§ Task statement
Would you give again, exactly, the lines running from the line with "(596, 223) = (473, 167): black" to the end of the data below, both included?

§ Records provided
------------
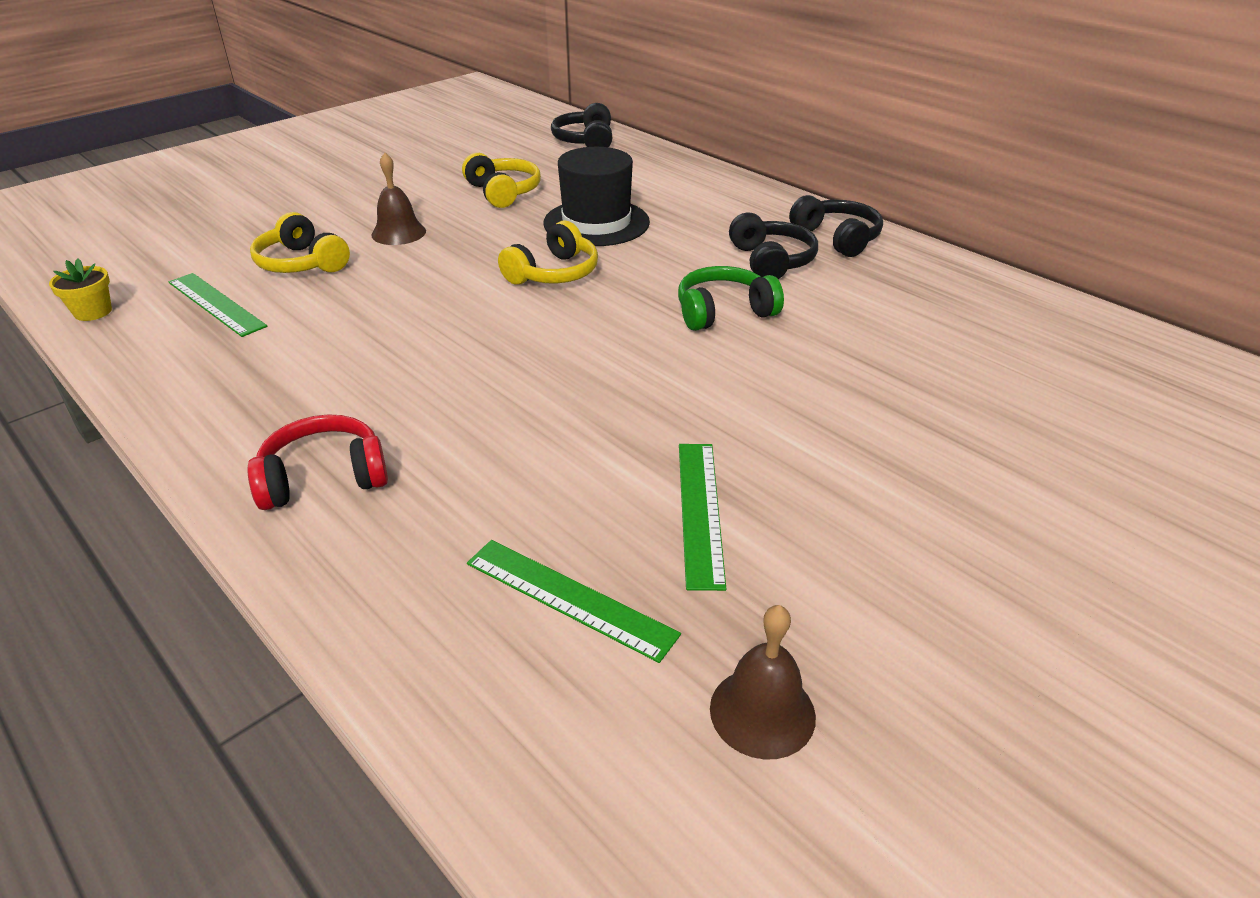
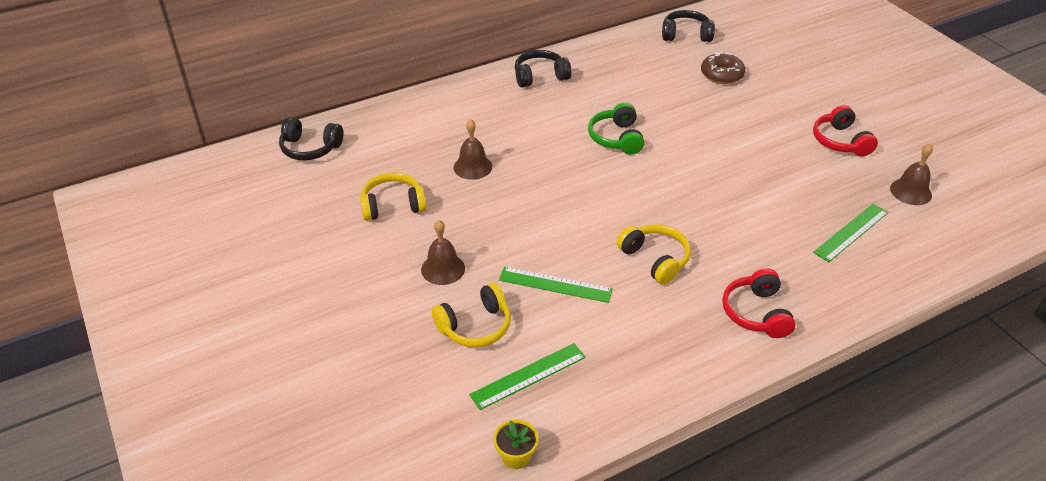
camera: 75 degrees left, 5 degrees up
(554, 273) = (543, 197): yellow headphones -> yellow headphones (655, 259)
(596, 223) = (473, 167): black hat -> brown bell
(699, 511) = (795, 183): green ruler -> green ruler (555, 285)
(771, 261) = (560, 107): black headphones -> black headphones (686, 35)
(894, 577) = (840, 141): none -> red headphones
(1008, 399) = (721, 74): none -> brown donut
------------
§ Solution for this task
(596, 223) = (473, 167): black hat -> brown bell
(699, 511) = (795, 183): green ruler -> green ruler (555, 285)
(771, 261) = (560, 107): black headphones -> black headphones (686, 35)
(894, 577) = (840, 141): none -> red headphones
(1008, 399) = (721, 74): none -> brown donut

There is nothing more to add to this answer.